*** SUPPLIED MATERIAL ***

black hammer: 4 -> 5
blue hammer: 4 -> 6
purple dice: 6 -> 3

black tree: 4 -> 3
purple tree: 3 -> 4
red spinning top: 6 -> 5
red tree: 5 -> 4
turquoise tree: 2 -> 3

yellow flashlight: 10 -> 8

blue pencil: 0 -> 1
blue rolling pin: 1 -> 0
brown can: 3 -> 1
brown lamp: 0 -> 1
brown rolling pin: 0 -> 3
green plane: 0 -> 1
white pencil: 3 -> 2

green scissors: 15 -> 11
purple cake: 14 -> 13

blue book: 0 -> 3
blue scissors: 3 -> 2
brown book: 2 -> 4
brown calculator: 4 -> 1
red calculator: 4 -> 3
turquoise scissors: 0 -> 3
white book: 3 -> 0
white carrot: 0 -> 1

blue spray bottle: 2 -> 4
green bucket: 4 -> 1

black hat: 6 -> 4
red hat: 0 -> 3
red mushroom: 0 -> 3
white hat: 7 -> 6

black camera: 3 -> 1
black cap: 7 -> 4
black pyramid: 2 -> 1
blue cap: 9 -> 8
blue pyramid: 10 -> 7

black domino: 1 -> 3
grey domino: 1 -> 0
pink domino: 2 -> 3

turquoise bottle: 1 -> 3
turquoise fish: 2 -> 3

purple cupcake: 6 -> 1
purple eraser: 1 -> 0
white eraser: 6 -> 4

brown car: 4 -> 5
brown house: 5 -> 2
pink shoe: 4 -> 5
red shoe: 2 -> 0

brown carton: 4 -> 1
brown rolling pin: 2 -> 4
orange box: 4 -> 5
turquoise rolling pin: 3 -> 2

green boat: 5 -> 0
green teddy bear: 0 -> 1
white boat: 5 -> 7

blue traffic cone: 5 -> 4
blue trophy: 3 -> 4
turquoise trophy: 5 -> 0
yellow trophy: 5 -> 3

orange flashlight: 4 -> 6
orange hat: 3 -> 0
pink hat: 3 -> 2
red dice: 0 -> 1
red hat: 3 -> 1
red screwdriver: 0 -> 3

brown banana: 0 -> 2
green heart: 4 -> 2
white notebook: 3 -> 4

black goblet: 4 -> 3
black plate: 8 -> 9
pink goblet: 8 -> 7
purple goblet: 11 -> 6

*** End of SUPPLIED MATERIAL ***

* [WHAT YOU SHOULD DO]:
Lines of the material that hold the word "yellow" should be counted, and the number alone given.

* [FINISHED TASK]:
2